**WHAT TO PRODUCE:**
Output nothing but the line containing "- missing: royal" and the lines after it through the end of the material below, each reproduced exactly.

>>>

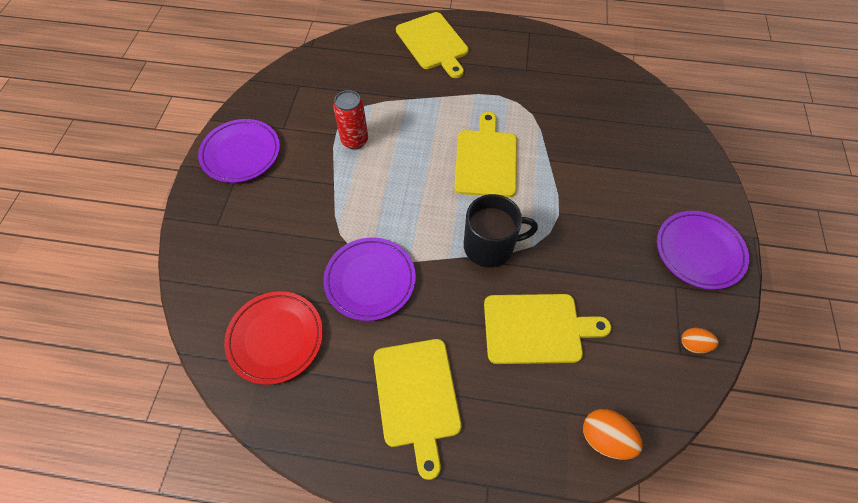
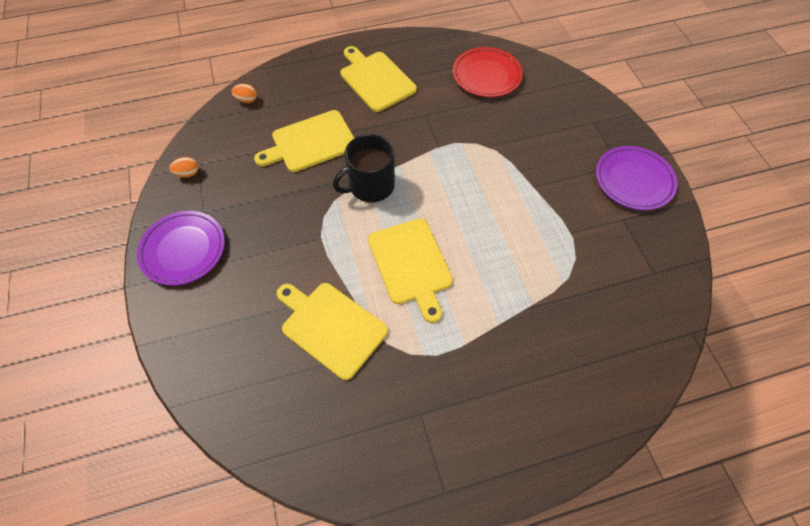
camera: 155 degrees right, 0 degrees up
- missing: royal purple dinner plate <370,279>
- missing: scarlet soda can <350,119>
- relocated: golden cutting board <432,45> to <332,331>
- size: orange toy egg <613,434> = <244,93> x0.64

<<<

**SOLUTION:**
- missing: royal purple dinner plate <370,279>
- missing: scarlet soda can <350,119>
- relocated: golden cutting board <432,45> to <332,331>
- size: orange toy egg <613,434> = <244,93> x0.64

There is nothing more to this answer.